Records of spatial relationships
— Begin —

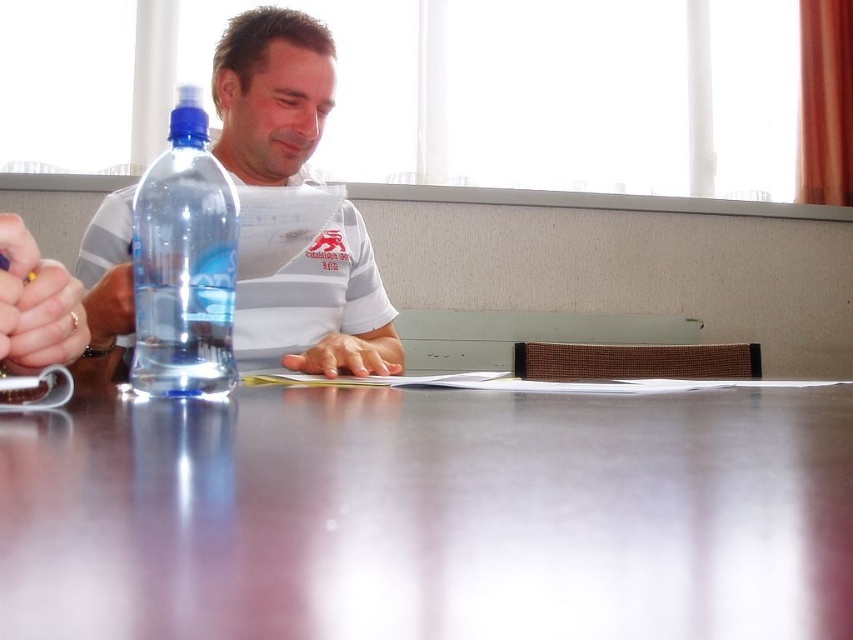
You are standing in front of the table and want to place a small object on the table. If you want to place it closer to the camera, which point should you choose between point (561,522) and point (148,353)?

Point (561,522) is closer to the camera than point (148,353), so you should choose point (561,522) to place the object closer to the camera.

From the picture: You are a photographer trying to capture the reflection of the water bottle on the glossy plastic table at center. The camera is positioned at a certain distance. Can you estimate whether the reflection will be clearly visible given the table is 4.13 inches away from the camera?

The glossy plastic table at center is 4.13 inches from the camera, so the reflection of the water bottle on it should be clearly visible as the distance is close enough to capture details.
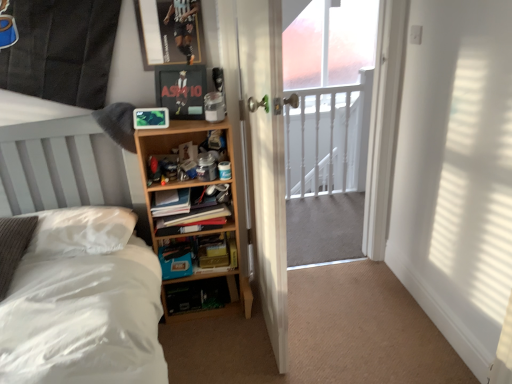
Question: Can you confirm if clear glass screen door at center is smaller than wooden bookshelf at center?

Choices:
 (A) yes
 (B) no

Answer: (B)

Question: Considering the relative sizes of clear glass screen door at center and wooden bookshelf at center in the image provided, is clear glass screen door at center bigger than wooden bookshelf at center?

Choices:
 (A) yes
 (B) no

Answer: (A)

Question: From the image's perspective, would you say clear glass screen door at center is positioned over wooden bookshelf at center?

Choices:
 (A) no
 (B) yes

Answer: (B)

Question: From a real-world perspective, is clear glass screen door at center beneath wooden bookshelf at center?

Choices:
 (A) no
 (B) yes

Answer: (A)

Question: Could you tell me if clear glass screen door at center is facing wooden bookshelf at center?

Choices:
 (A) yes
 (B) no

Answer: (B)

Question: Does clear glass screen door at center have a greater height compared to wooden bookshelf at center?

Choices:
 (A) no
 (B) yes

Answer: (B)

Question: From the image's perspective, does white soft bed at left appear lower than hardcover book at center?

Choices:
 (A) yes
 (B) no

Answer: (A)

Question: Is white soft bed at left placed right next to hardcover book at center?

Choices:
 (A) no
 (B) yes

Answer: (A)

Question: Is white soft bed at left positioned far away from hardcover book at center?

Choices:
 (A) no
 (B) yes

Answer: (A)

Question: From a real-world perspective, is white soft bed at left located higher than hardcover book at center?

Choices:
 (A) yes
 (B) no

Answer: (A)

Question: Is white soft bed at left positioned with its back to hardcover book at center?

Choices:
 (A) yes
 (B) no

Answer: (B)

Question: Considering the relative sizes of white soft bed at left and hardcover book at center in the image provided, is white soft bed at left thinner than hardcover book at center?

Choices:
 (A) yes
 (B) no

Answer: (B)

Question: Can you confirm if wooden shelf at center is taller than hardcover book at center?

Choices:
 (A) yes
 (B) no

Answer: (A)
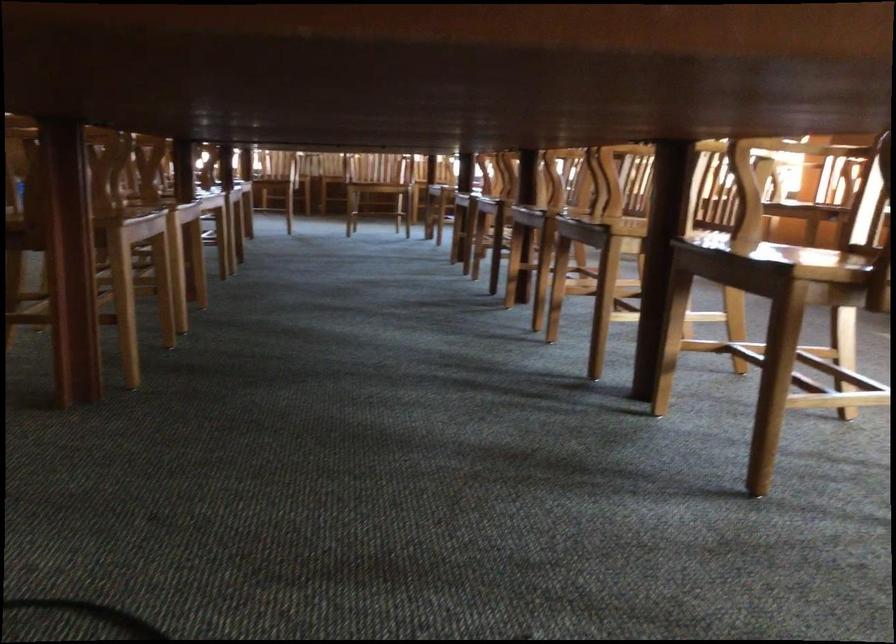
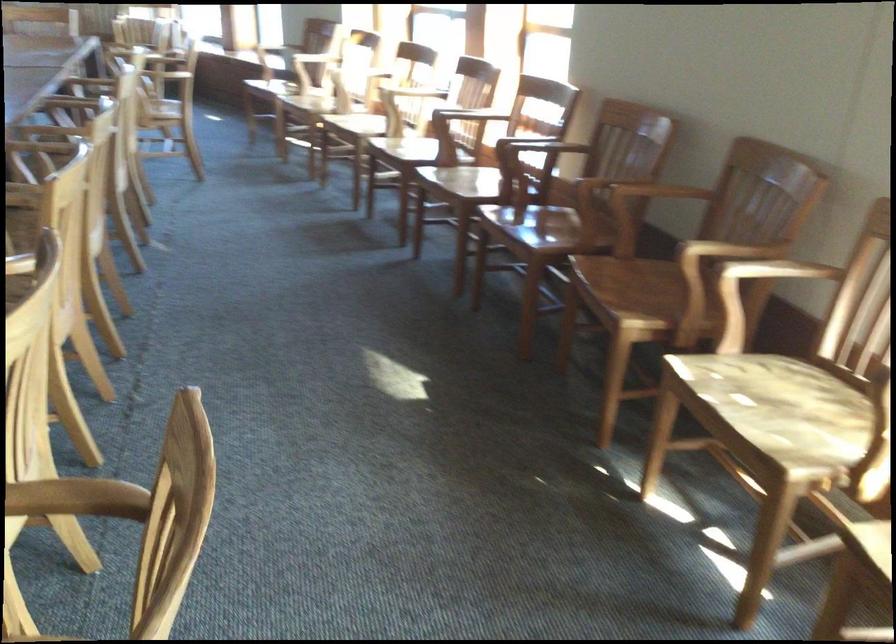
Question: The images are taken continuously from a first-person perspective. In which direction are you moving?

Choices:
 (A) Left
 (B) Right
 (C) Forward
 (D) Backward

Answer: (B)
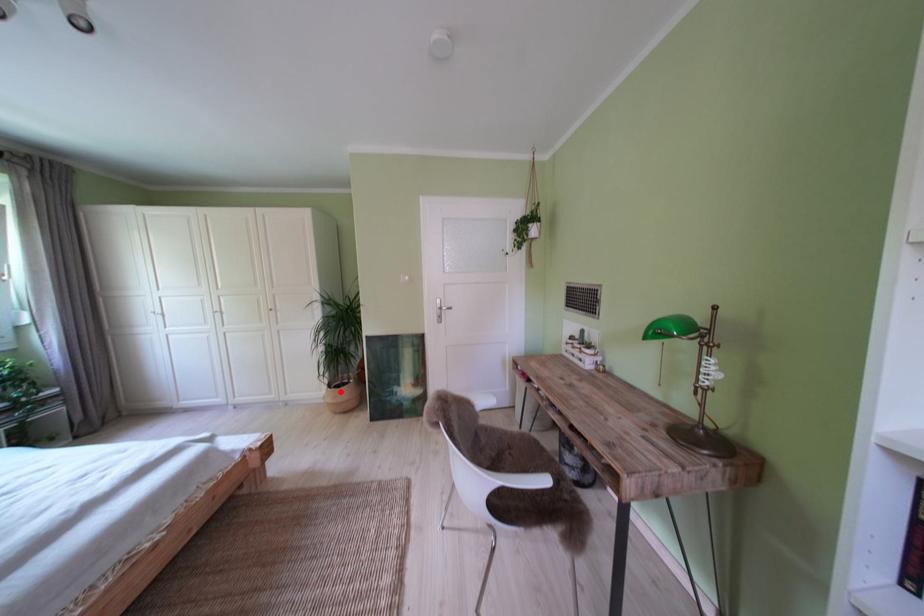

— End —

*Written request*:
Please list every line of the records above that contains the word "inches". Case counts.

*Exercise result*:
From the picture: You are a photographer trying to capture the reflection of the water bottle on the glossy plastic table at center. The camera is positioned at a certain distance. Can you estimate whether the reflection will be clearly visible given the table is 4.13 inches away from the camera?
The glossy plastic table at center is 4.13 inches from the camera, so the reflection of the water bottle on it should be clearly visible as the distance is close enough to capture details.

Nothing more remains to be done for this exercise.